Stored records -
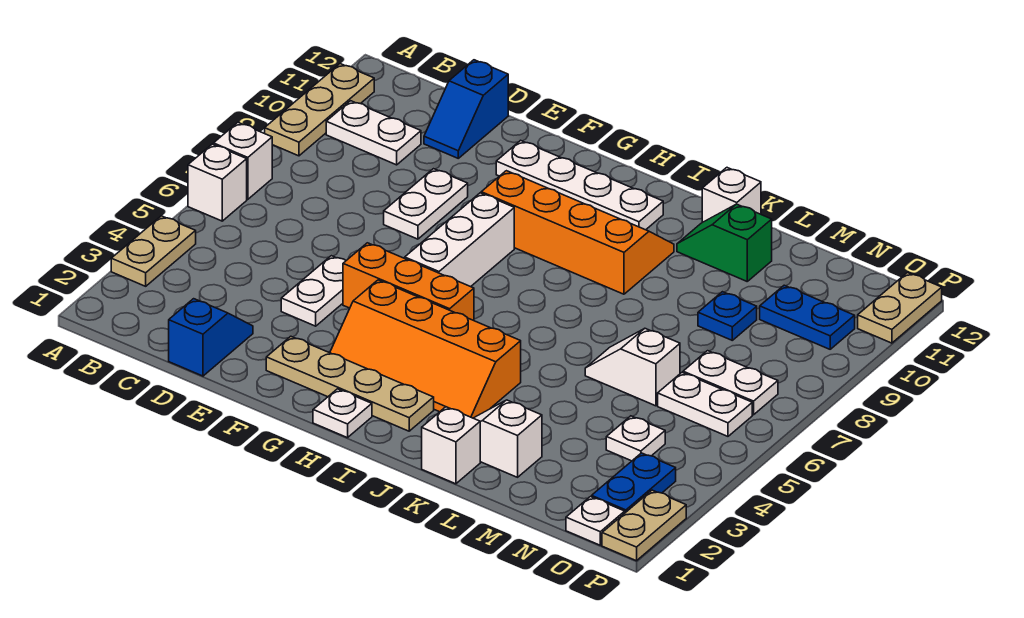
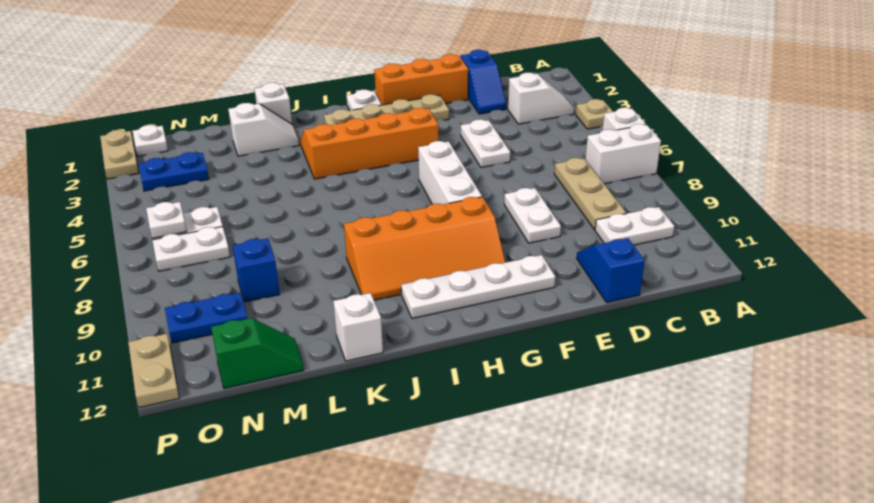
tan plate A3:A4 level 1 -> tan plate A4 level 1
white brick A7 level 1 -> white brick A7:B7 level 1
tan plate A9:A11 level 1 -> tan plate C7:C9 level 1
orange brick F5:H5 level 1 -> orange brick E1:G1 level 1
green slope K11:L11 level 1 top L -> green slope M12:N12 level 1 top N
white slope L6:M6 level 1 top M -> white slope B3:C3 level 1 top C
blue plate M9 level 1 -> blue brick M9 level 1
white plate N4 level 1 -> white plate O6 level 2
blue plate O2:O3 level 1 -> blue plate N3:O3 level 1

ABOUT THIS EXERCISE -
Exactly as written, print each entry, leaving all pictures out.

WRITTEN RESPONSE -
tan plate A3:A4 level 1 -> tan plate A4 level 1
white brick A7 level 1 -> white brick A7:B7 level 1
tan plate A9:A11 level 1 -> tan plate C7:C9 level 1
orange brick F5:H5 level 1 -> orange brick E1:G1 level 1
green slope K11:L11 level 1 top L -> green slope M12:N12 level 1 top N
white slope L6:M6 level 1 top M -> white slope B3:C3 level 1 top C
blue plate M9 level 1 -> blue brick M9 level 1
white plate N4 level 1 -> white plate O6 level 2
blue plate O2:O3 level 1 -> blue plate N3:O3 level 1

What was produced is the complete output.